Exercise objective >>
Copy exactly the stretch of lines from the one holding "BUTTON2 pin VCC: 3V3 -> GND" through the last line of the data below, inclusive. Leave out pictures.

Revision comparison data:
====================

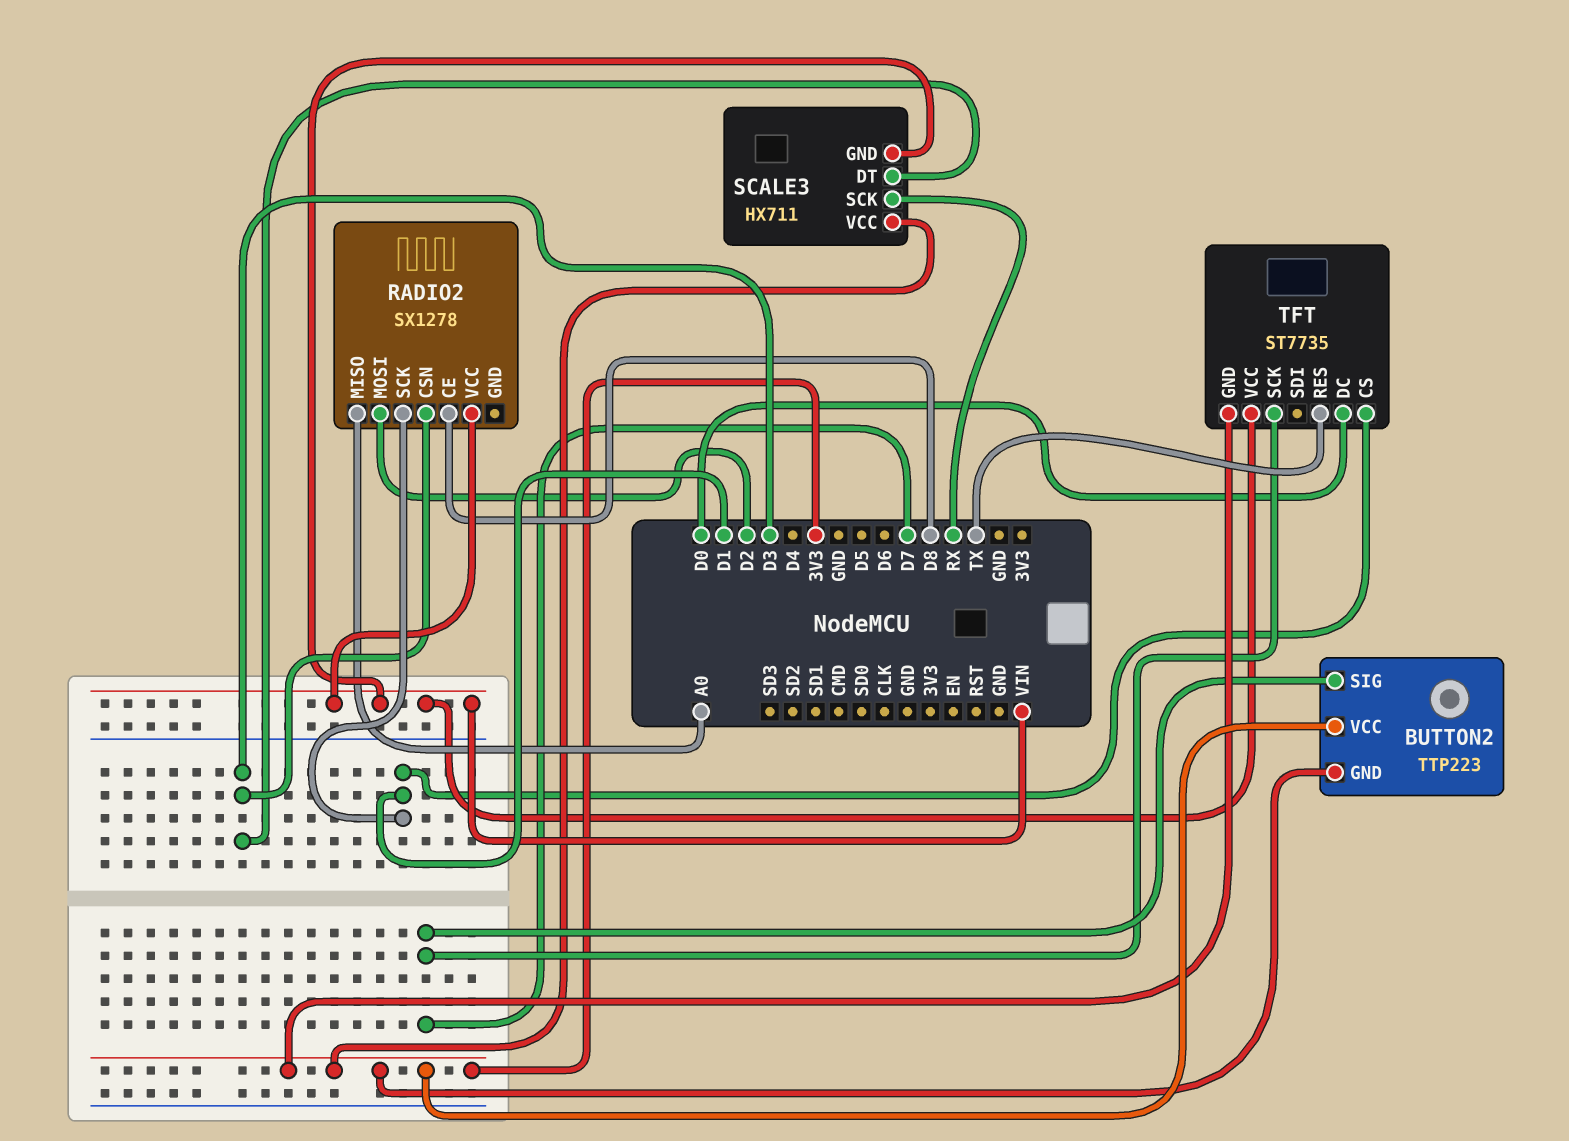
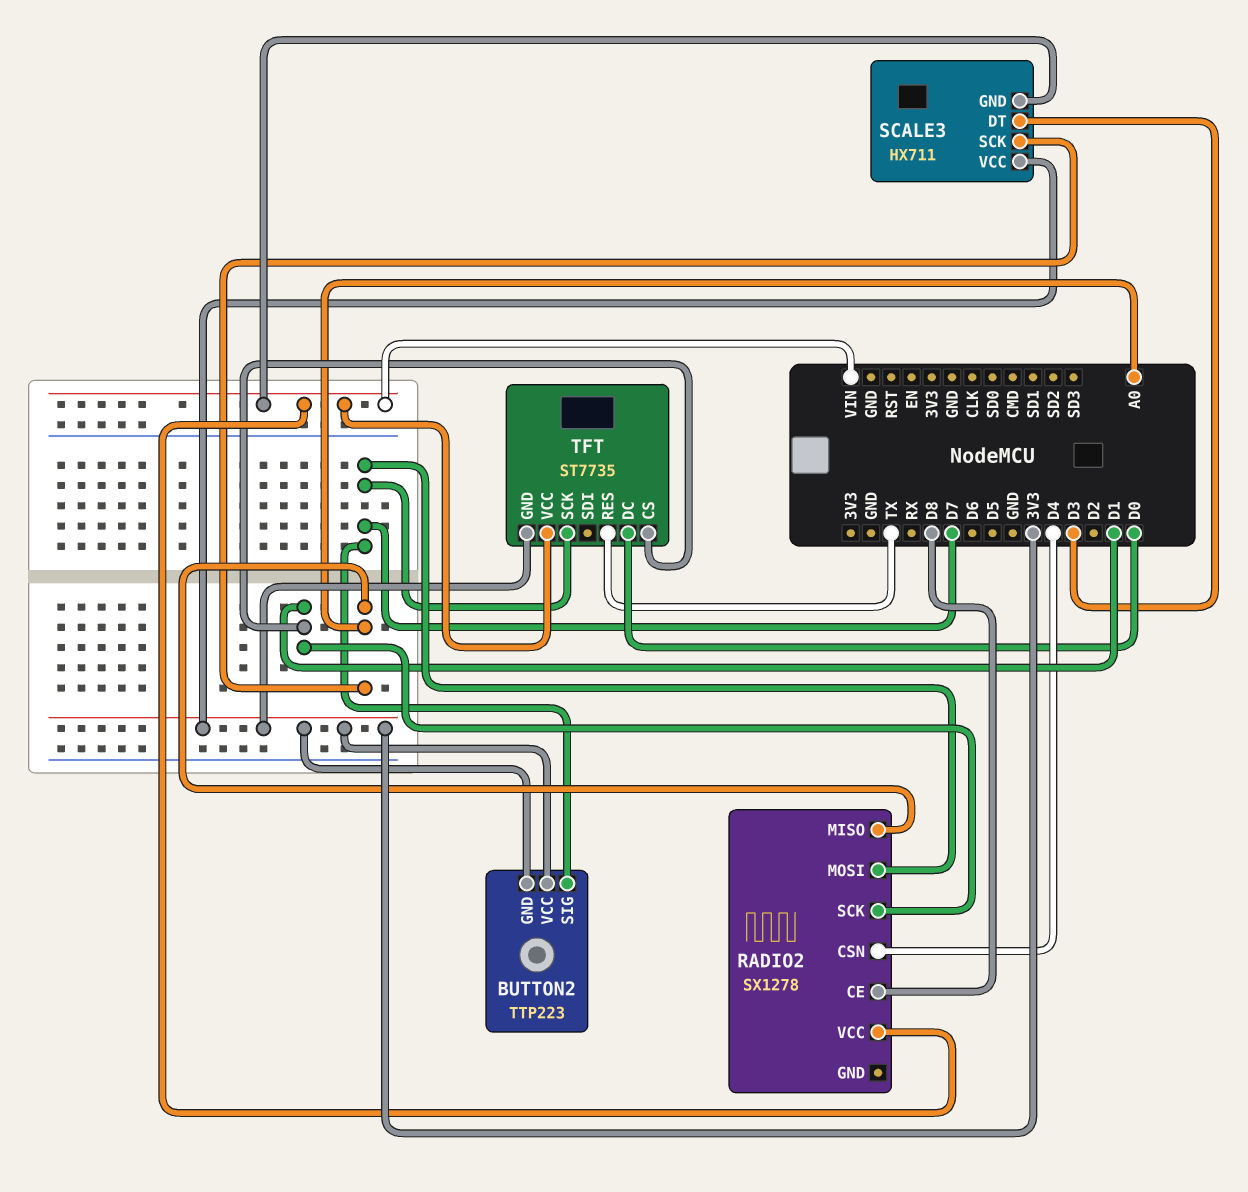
RADIO2 pin CSN: D3 -> D4
RADIO2 pin MOSI: D2 -> D7
SCALE3 pin SCK: RX -> A0

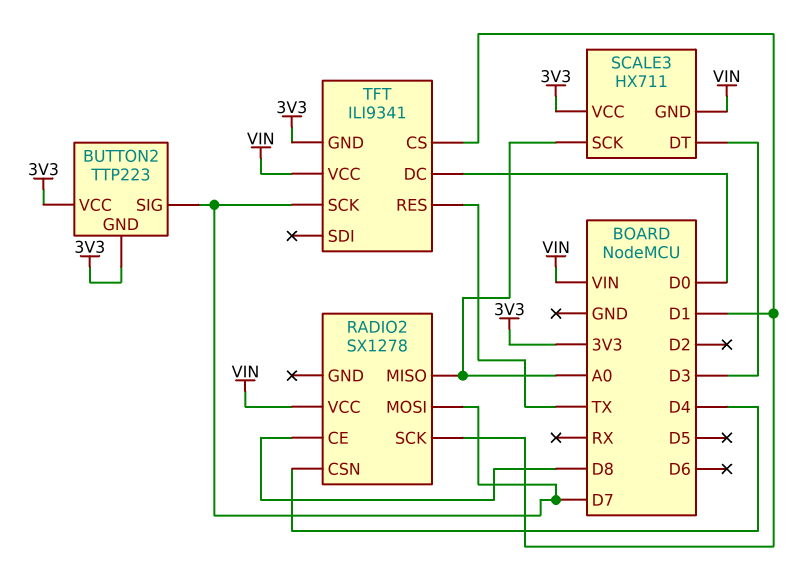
TFT: ST7735 -> ILI9341

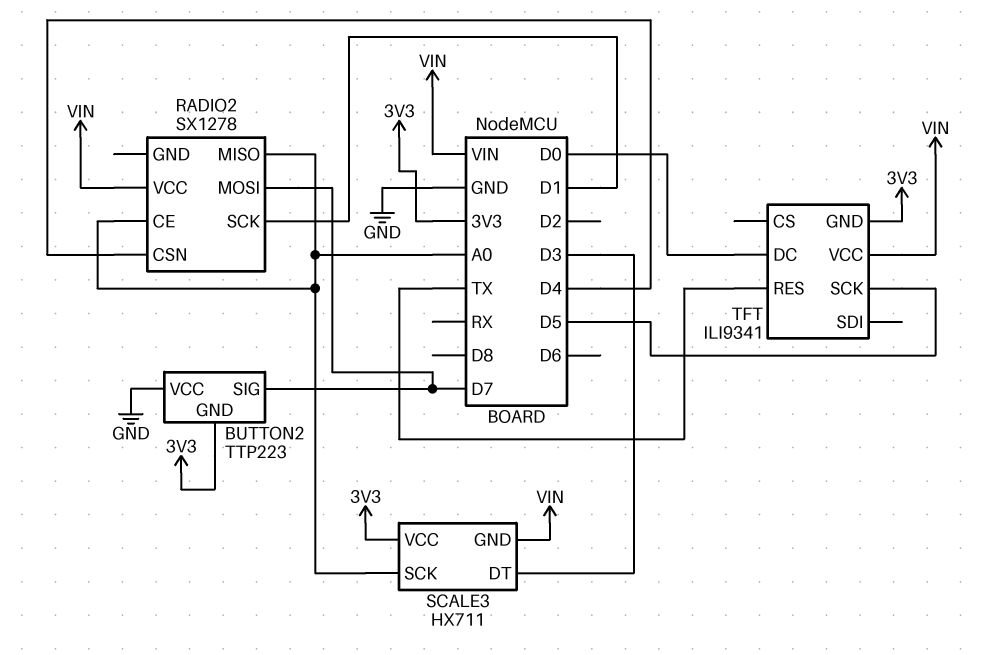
BUTTON2 pin VCC: 3V3 -> GND
RADIO2 pin CE: D8 -> A0
TFT pin CS: D1 -> none
TFT pin SCK: D7 -> D5

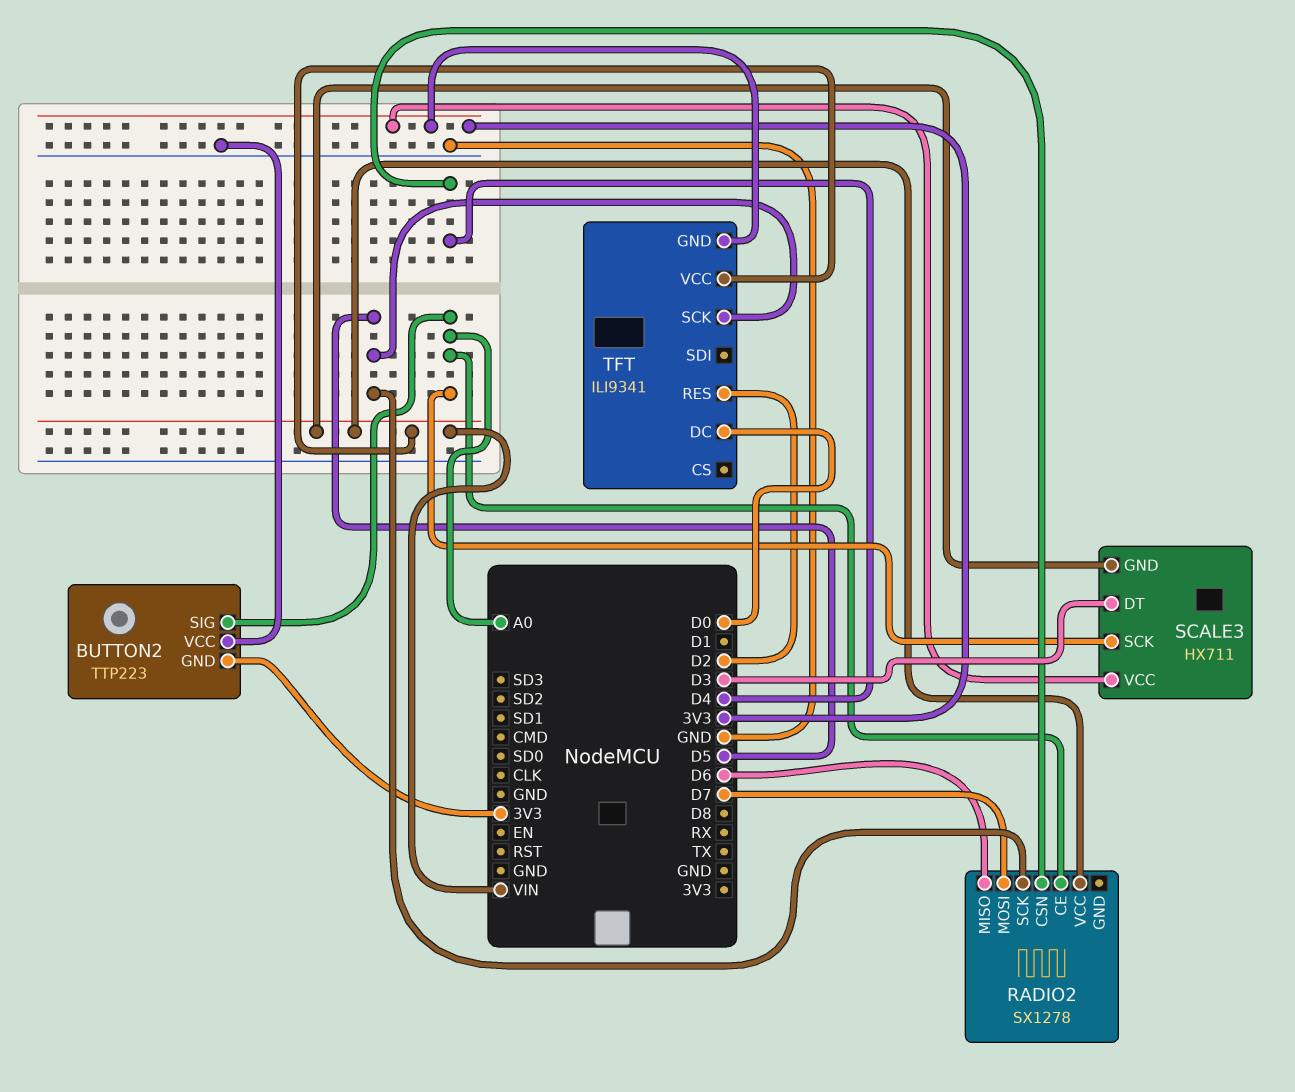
BUTTON2 pin SIG: D7 -> A0
RADIO2 pin MISO: A0 -> D6
RADIO2 pin SCK: D1 -> D5
TFT pin RES: TX -> D2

====================

Task response >>
BUTTON2 pin VCC: 3V3 -> GND
RADIO2 pin CE: D8 -> A0
TFT pin CS: D1 -> none
TFT pin SCK: D7 -> D5

BUTTON2 pin SIG: D7 -> A0
RADIO2 pin MISO: A0 -> D6
RADIO2 pin SCK: D1 -> D5
TFT pin RES: TX -> D2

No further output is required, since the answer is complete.